** Request **
Copy out each line of the data below in which the string "yellow" appears.

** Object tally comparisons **
________________
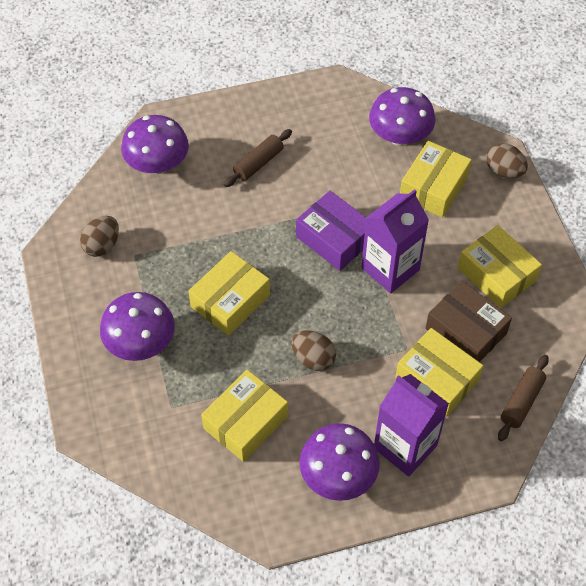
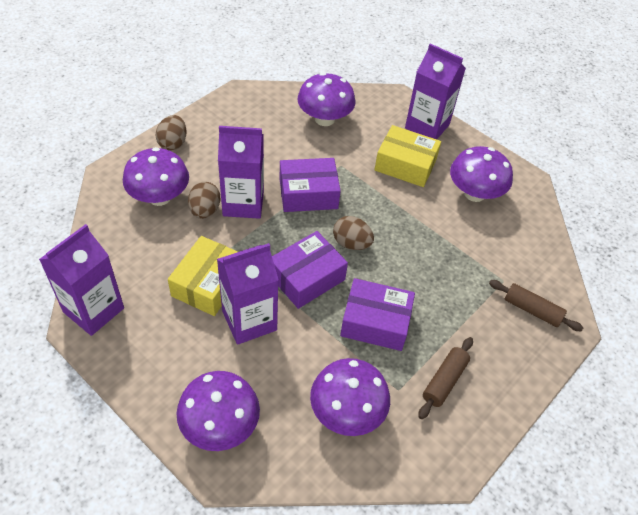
brown box: 1 -> 0
purple box: 1 -> 3
purple carton: 2 -> 4
purple mushroom: 4 -> 5
yellow box: 5 -> 2

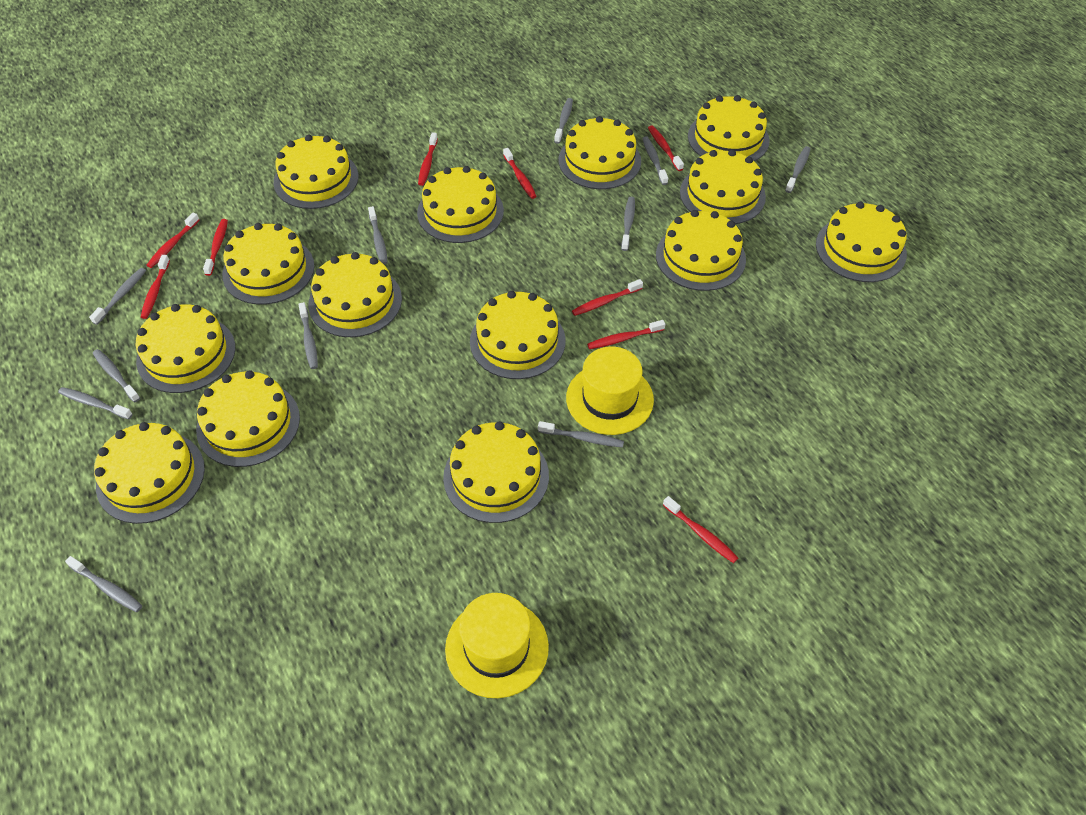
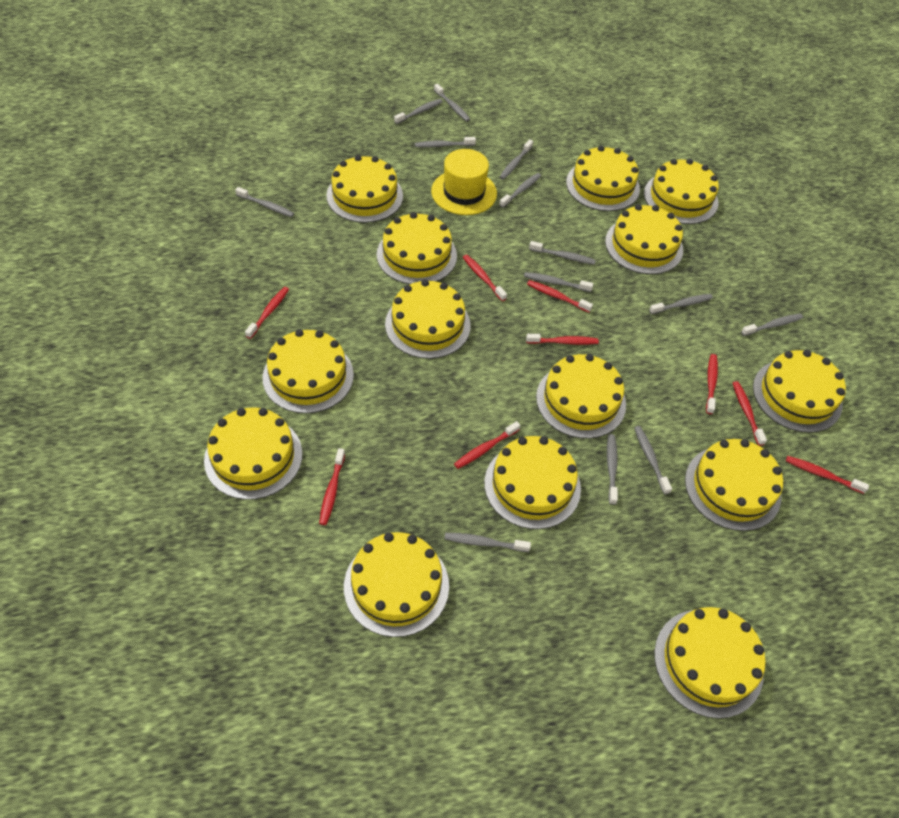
grey toothbrush: 11 -> 13
yellow hat: 2 -> 1

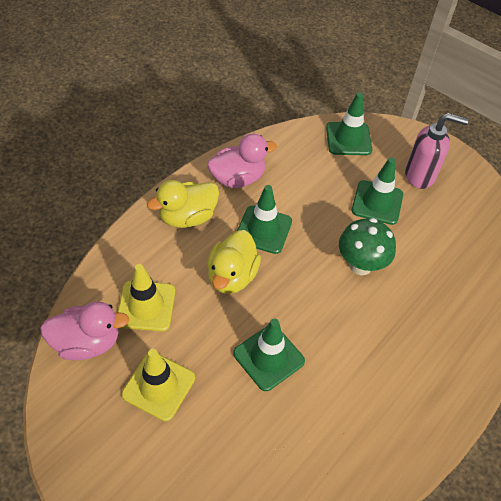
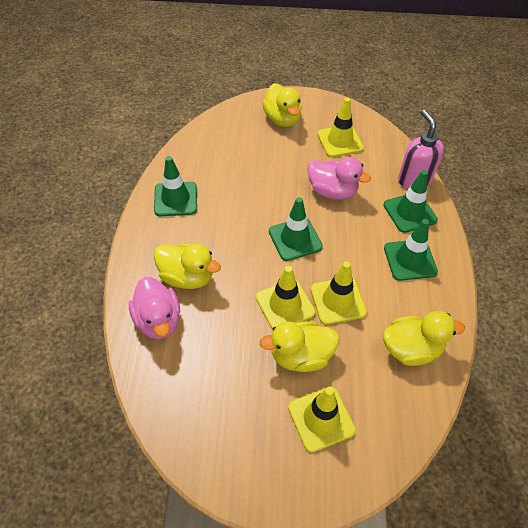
green mushroom: 1 -> 0
yellow duck: 2 -> 4
yellow traffic cone: 2 -> 4

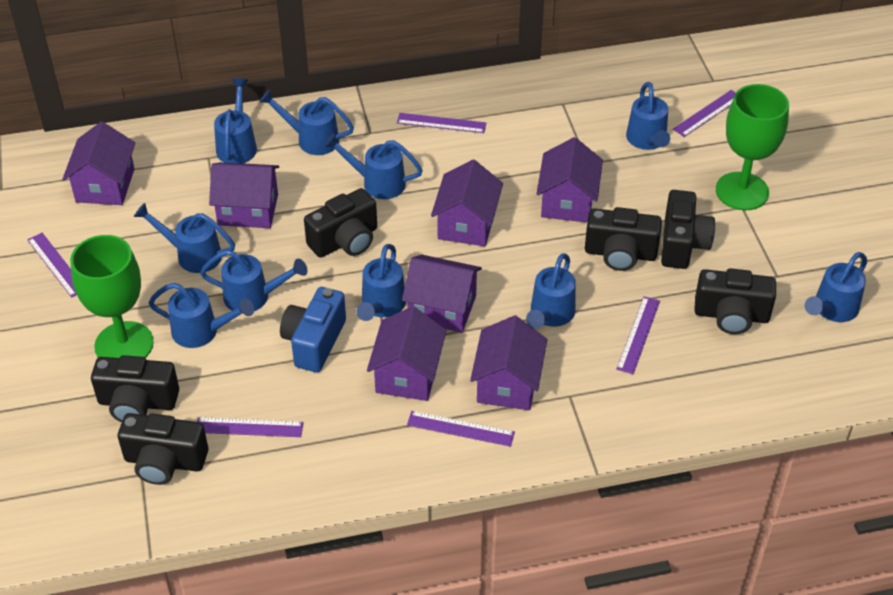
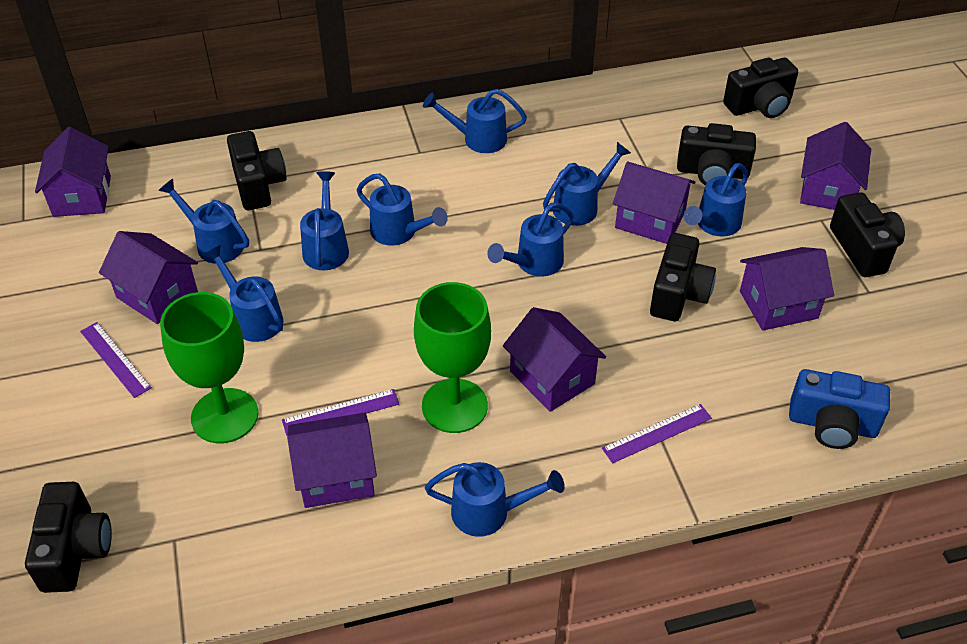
blue watering can: 10 -> 9
purple ruler: 6 -> 3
________________
** Answer area **
yellow box: 5 -> 2
yellow hat: 2 -> 1
yellow duck: 2 -> 4
yellow traffic cone: 2 -> 4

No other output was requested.